***** Input

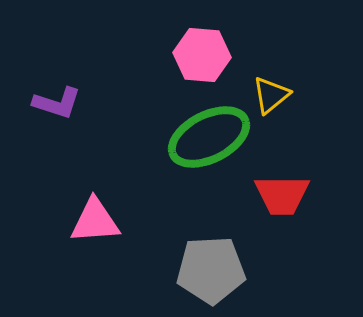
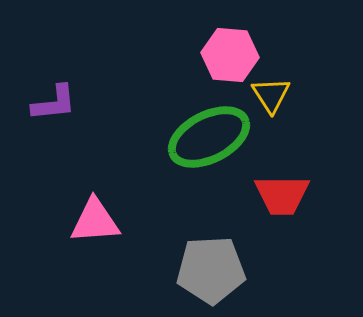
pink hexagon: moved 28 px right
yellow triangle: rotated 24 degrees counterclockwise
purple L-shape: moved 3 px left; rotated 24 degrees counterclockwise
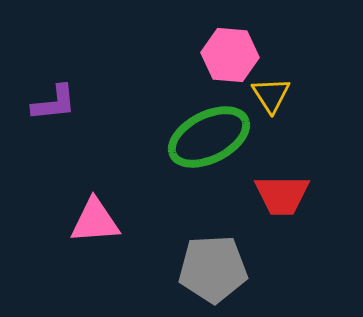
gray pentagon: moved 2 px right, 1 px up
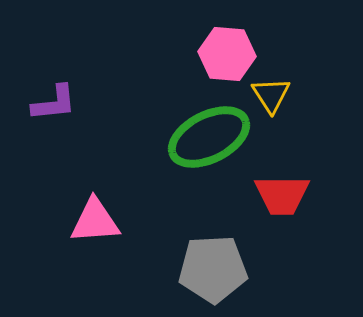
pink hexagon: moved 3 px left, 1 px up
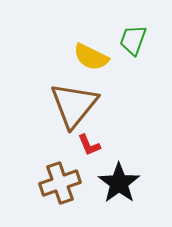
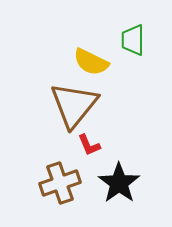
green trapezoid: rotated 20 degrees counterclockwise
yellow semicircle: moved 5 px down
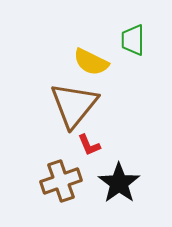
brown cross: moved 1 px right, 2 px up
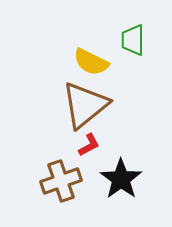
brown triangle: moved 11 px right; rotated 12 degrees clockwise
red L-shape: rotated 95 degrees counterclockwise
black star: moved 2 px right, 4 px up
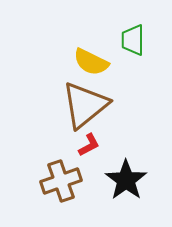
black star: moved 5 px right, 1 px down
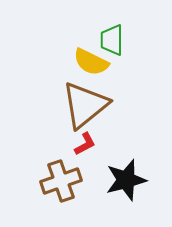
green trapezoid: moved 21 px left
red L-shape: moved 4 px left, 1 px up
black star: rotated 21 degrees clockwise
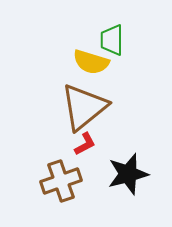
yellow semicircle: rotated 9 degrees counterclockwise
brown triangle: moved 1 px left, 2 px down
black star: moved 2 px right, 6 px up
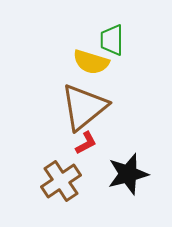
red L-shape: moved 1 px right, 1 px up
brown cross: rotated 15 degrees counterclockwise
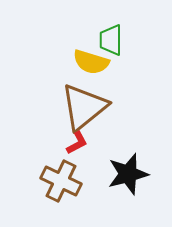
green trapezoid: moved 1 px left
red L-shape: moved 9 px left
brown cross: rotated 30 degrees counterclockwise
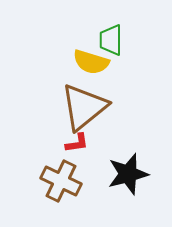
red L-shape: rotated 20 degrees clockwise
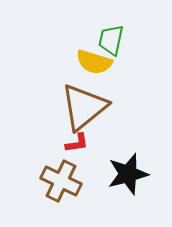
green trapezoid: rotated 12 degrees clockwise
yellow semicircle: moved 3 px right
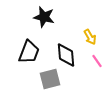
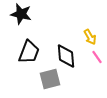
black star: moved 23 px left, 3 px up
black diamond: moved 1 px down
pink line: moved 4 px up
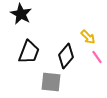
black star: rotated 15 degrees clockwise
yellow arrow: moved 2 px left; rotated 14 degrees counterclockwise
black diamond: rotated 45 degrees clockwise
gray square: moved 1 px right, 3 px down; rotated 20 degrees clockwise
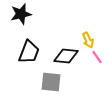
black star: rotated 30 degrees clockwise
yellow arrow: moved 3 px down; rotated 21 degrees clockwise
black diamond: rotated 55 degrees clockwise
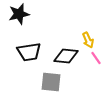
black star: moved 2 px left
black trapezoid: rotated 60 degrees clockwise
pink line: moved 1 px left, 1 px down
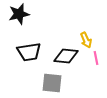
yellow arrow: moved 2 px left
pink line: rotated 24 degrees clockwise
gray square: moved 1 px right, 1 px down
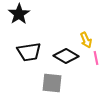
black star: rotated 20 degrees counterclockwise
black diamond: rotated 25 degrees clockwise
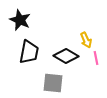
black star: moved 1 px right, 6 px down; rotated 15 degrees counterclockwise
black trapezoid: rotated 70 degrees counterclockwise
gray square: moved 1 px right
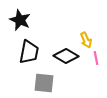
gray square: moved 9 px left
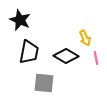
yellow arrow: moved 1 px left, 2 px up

**********

The exercise:
Copy out, unchanged, the stretch of lines from the one containing "gray square: moved 9 px left" through the last line, leaving out the pictures.

Output of the task:
gray square: moved 9 px left
yellow arrow: moved 1 px left, 2 px up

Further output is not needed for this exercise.